Repeat the lines below exactly as written, please, from the line with "C11: 100nF (CN3/3, N13) -> 470nF (CN3/3, N13)" to the line with "R11: 6.8k (CN3/3, GND) -> 6.8k (N1, N6)", both lines included, and no others.

> _Task input_
────────

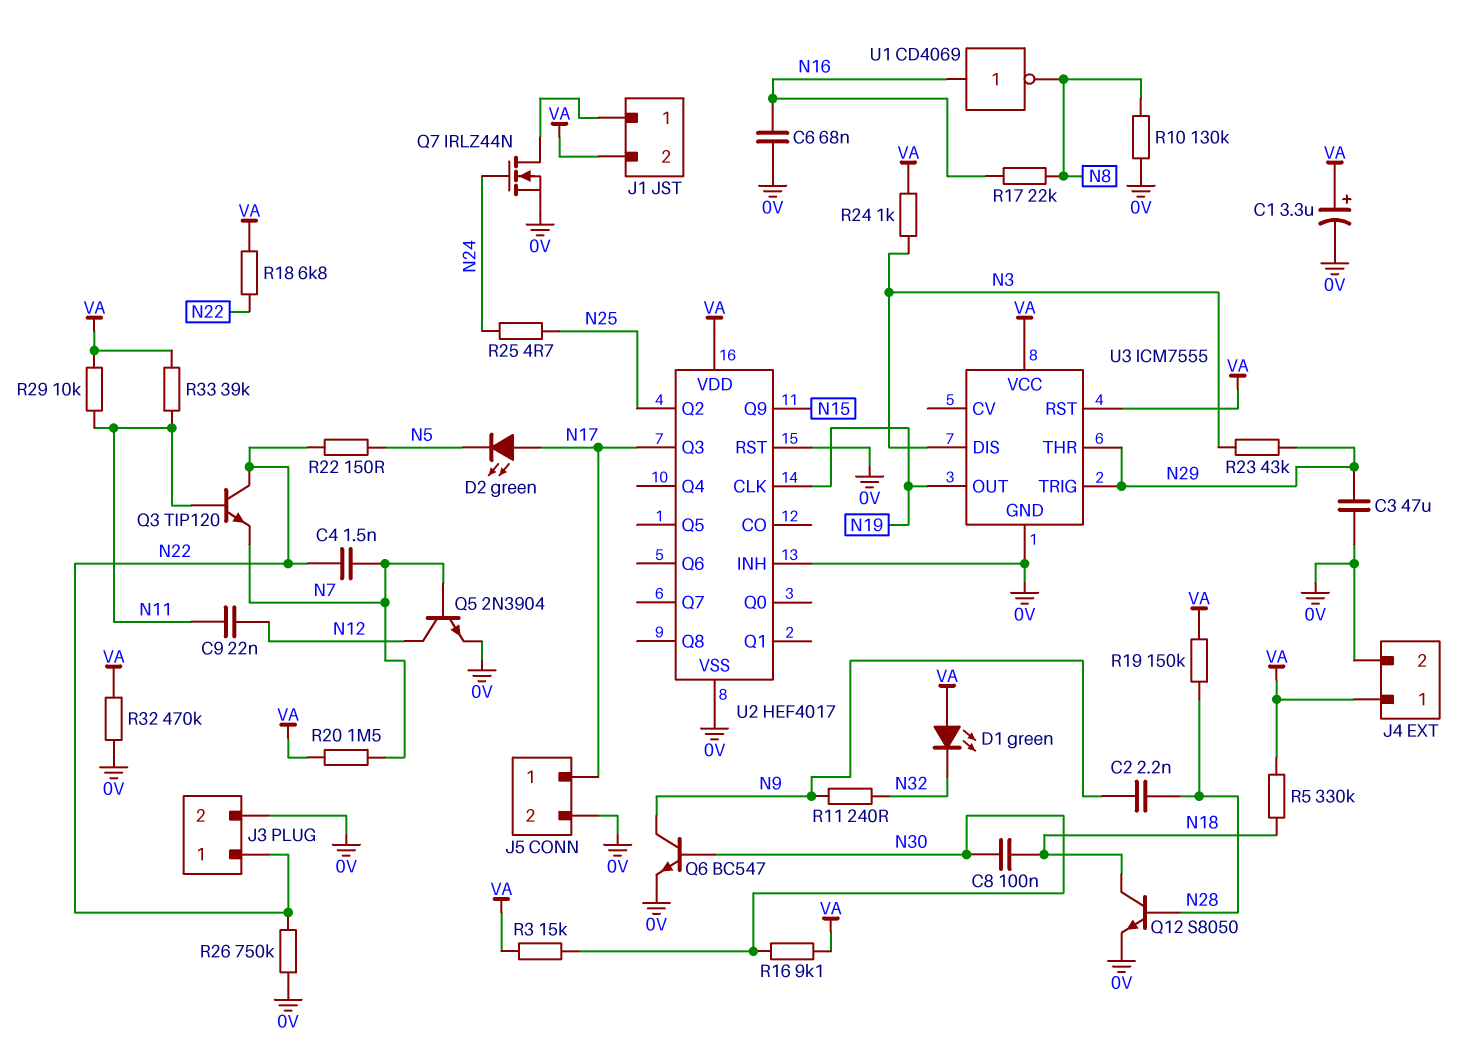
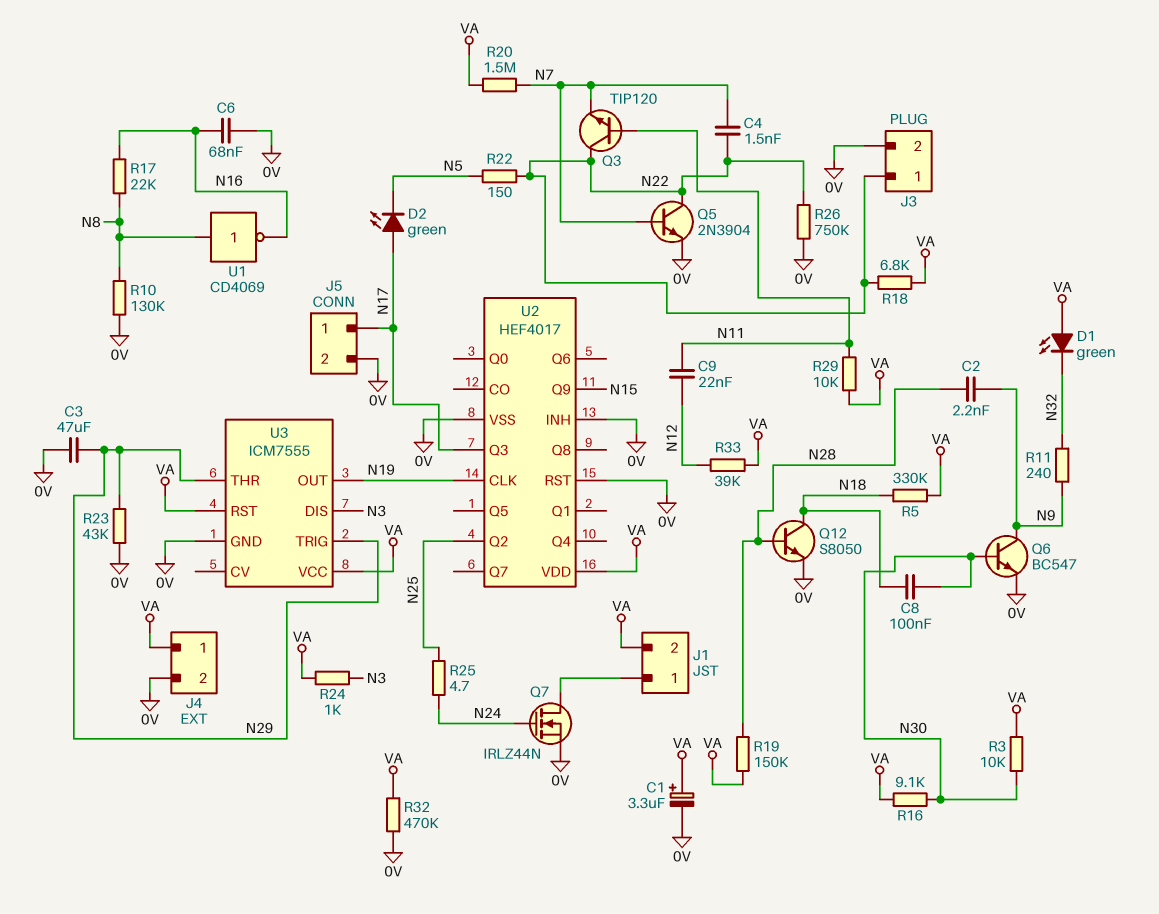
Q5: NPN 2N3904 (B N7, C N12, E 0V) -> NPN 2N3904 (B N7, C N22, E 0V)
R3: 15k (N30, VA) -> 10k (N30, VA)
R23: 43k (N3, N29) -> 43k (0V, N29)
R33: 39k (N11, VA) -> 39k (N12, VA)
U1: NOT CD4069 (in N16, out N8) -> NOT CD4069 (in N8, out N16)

────────

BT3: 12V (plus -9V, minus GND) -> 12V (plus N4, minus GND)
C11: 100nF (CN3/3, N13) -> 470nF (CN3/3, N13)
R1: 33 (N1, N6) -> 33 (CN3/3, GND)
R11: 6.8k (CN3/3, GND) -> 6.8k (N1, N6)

────────

> _Reply_
C11: 100nF (CN3/3, N13) -> 470nF (CN3/3, N13)
R1: 33 (N1, N6) -> 33 (CN3/3, GND)
R11: 6.8k (CN3/3, GND) -> 6.8k (N1, N6)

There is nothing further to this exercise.